**Prompt:**
If a line in the entries contains the word "purple", list it.
______
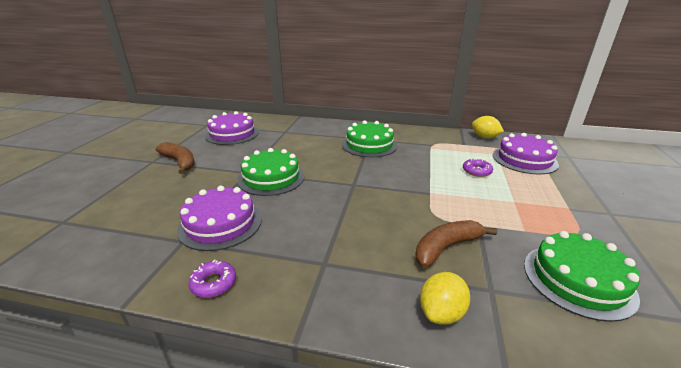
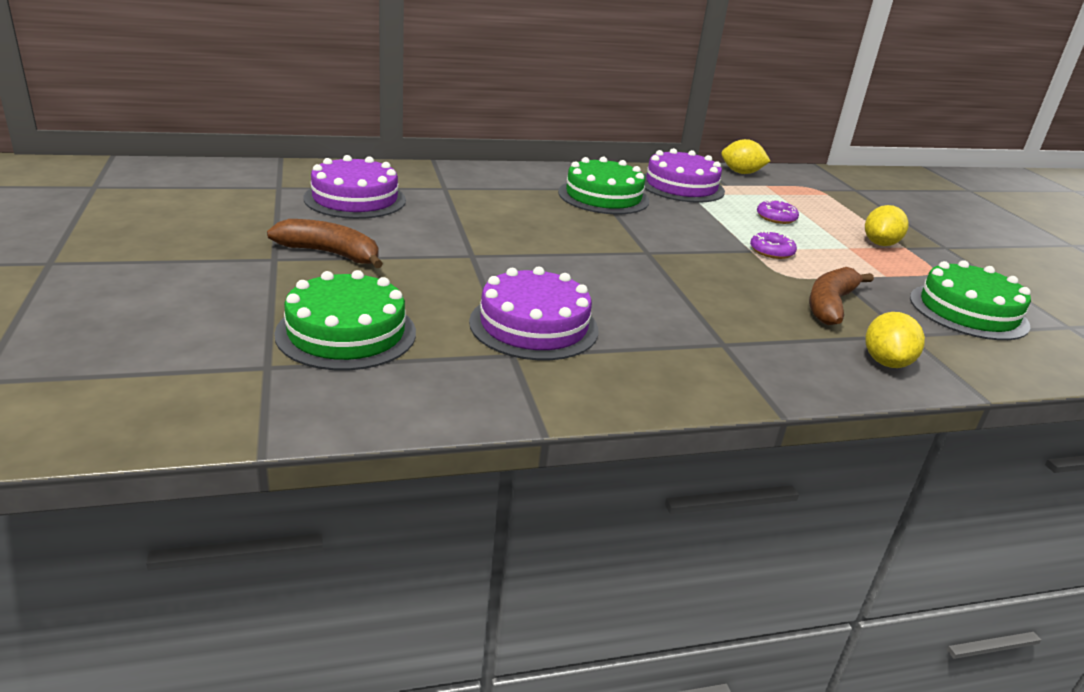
camera: 30 degrees left, 0 degrees up
(213, 283) = (624, 388): purple donut -> purple donut (771, 251)
(271, 178) = (521, 258): green cake -> green cake (346, 333)
(524, 159) = (813, 197): purple cake -> purple cake (681, 186)
(546, 202) = (880, 244): none -> yellow lemon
______
**Exercise solution:**
(213, 283) = (624, 388): purple donut -> purple donut (771, 251)
(524, 159) = (813, 197): purple cake -> purple cake (681, 186)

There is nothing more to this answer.